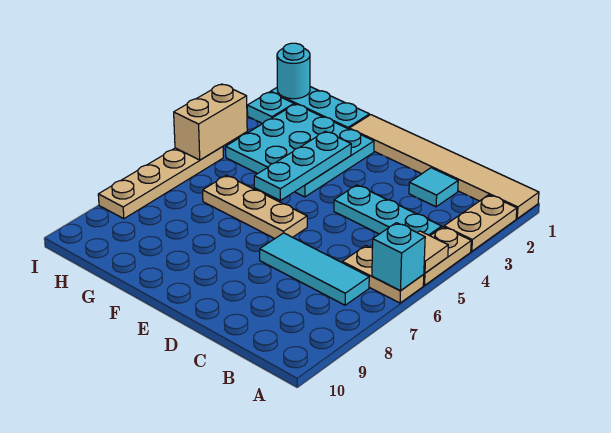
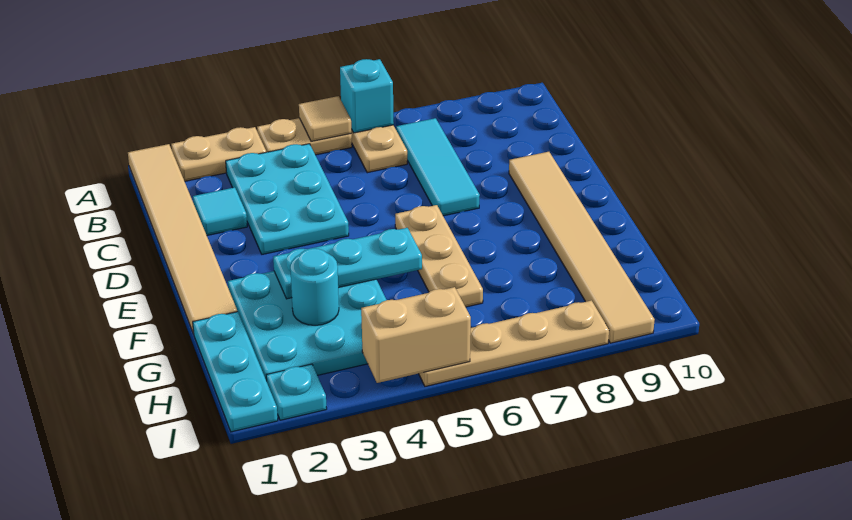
cyan plate B4:D4 level 1 -> cyan plate B3:D4 level 1
none -> tan tile D9:I9 level 1
cyan round brick I1 level 2 -> cyan round brick G3 level 2

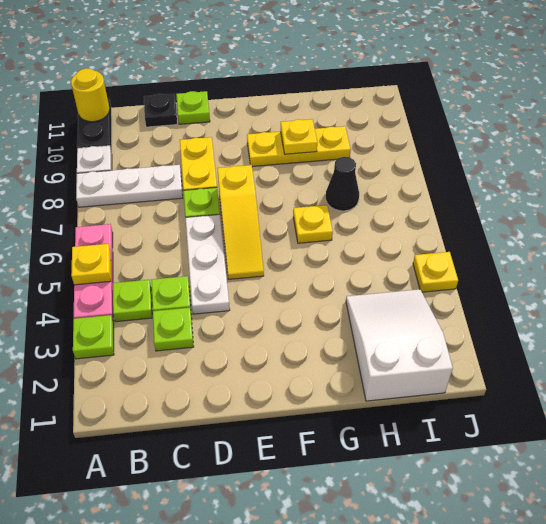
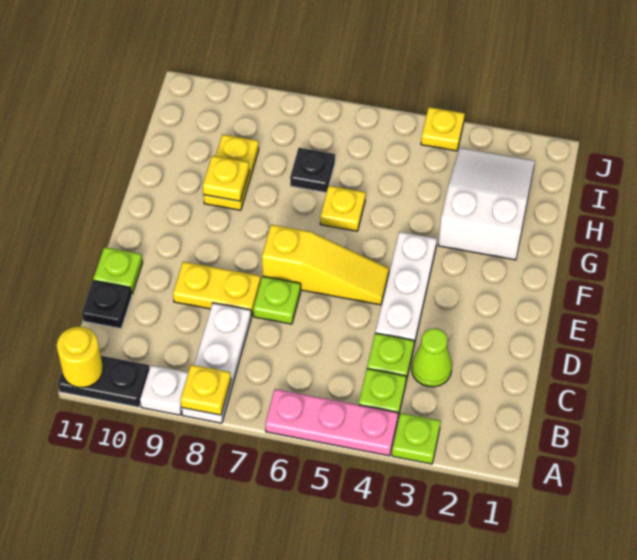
yellow plate A5 level 2 -> yellow plate A8 level 2
lime plate C3 level 1 -> lime cone C3 level 1
white plate D4:D6 level 1 -> white plate D4:F4 level 1
yellow plate F9:H9 level 1 -> yellow plate G9:H9 level 1
white slope H1:I3 level 1 top 1 -> white slope G2:I3 level 1 top G
black cone H7 level 1 -> black plate H7 level 1

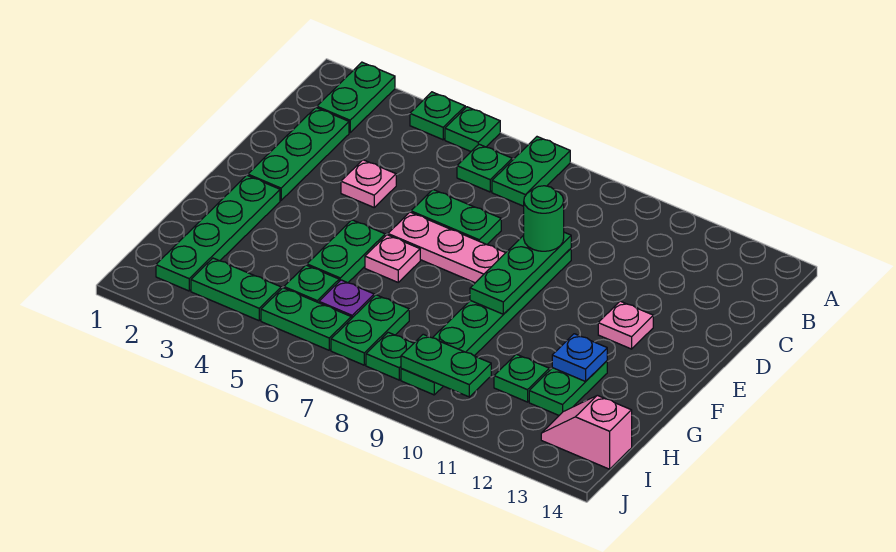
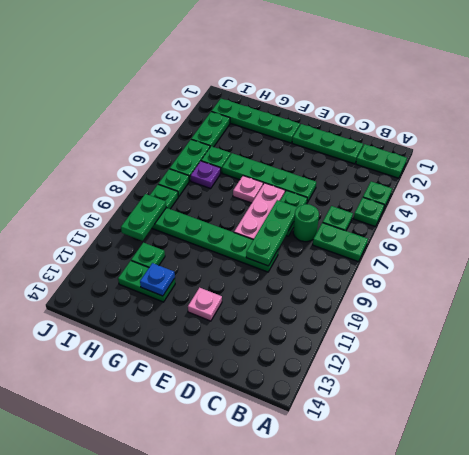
pink plate D4 level 1 -> none
green plate D9:F9 level 2 -> green plate D7:D9 level 2
green round brick D9 level 3 -> green round brick C7 level 1
green plate F5:G5 level 1 -> green plate D5:G5 level 1
green plate H7:I7 level 1 -> green plate I7 level 1
pink slope I13:I14 level 1 top 14 -> none

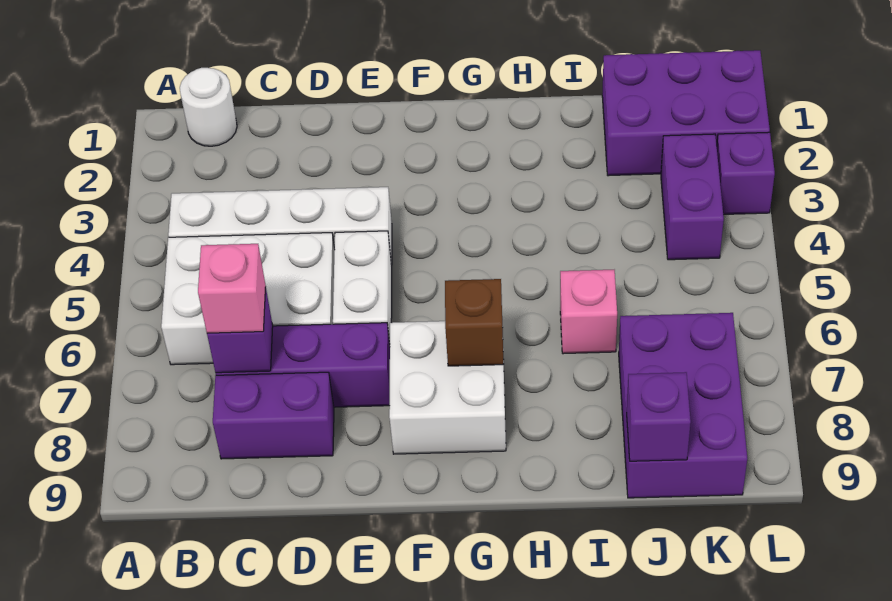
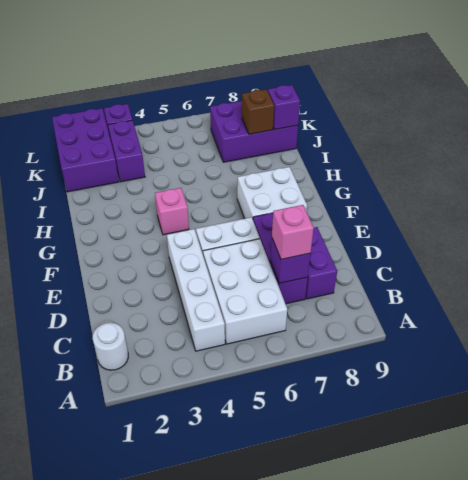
brown brick G7 level 2 -> brown brick J8 level 2
pink brick I6 level 1 -> pink brick G4 level 1
purple brick K3:K4 level 1 -> purple brick J3:K3 level 1

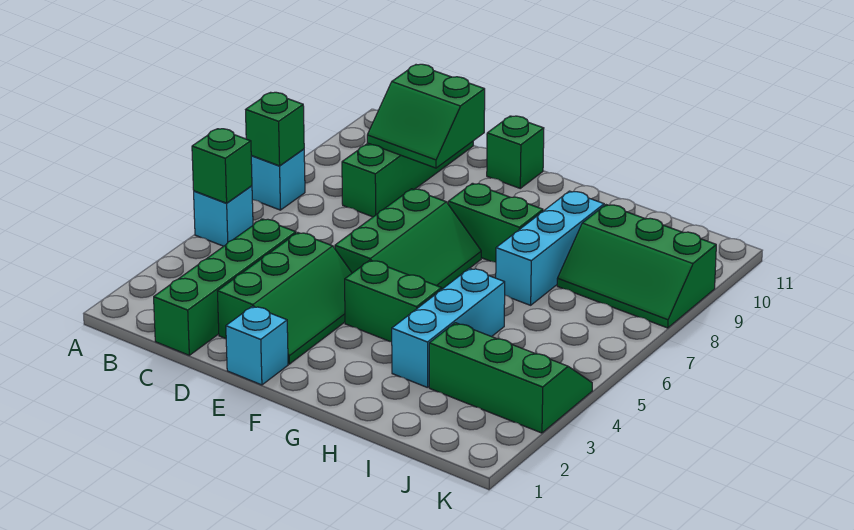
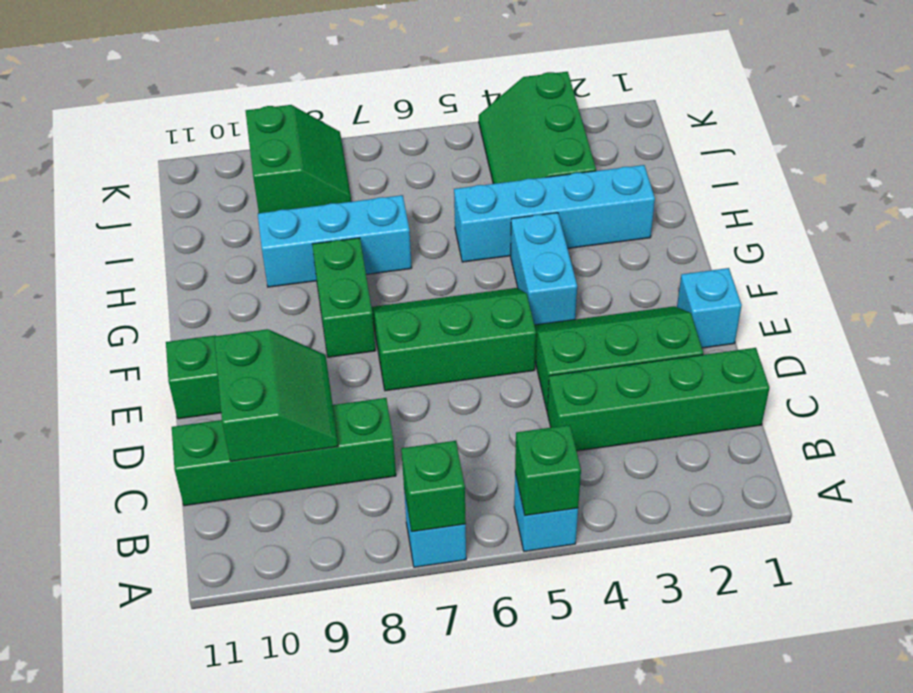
green brick F4:G4 level 1 -> cyan brick F4:G4 level 1
cyan brick H3:H5 level 1 -> cyan brick H2:H5 level 1
green slope I8:K9 level 1 top 9 -> green slope J8:K9 level 1 top 9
· · · · · · ·
Task prompt: All that is needed here is the run of lines from the one containing "green plate H7:I7" through the end of the material above, reproduced exactly and without pictures.

Answer space:
green plate H7:I7 level 1 -> green plate I7 level 1
pink slope I13:I14 level 1 top 14 -> none

brown brick G7 level 2 -> brown brick J8 level 2
pink brick I6 level 1 -> pink brick G4 level 1
purple brick K3:K4 level 1 -> purple brick J3:K3 level 1

green brick F4:G4 level 1 -> cyan brick F4:G4 level 1
cyan brick H3:H5 level 1 -> cyan brick H2:H5 level 1
green slope I8:K9 level 1 top 9 -> green slope J8:K9 level 1 top 9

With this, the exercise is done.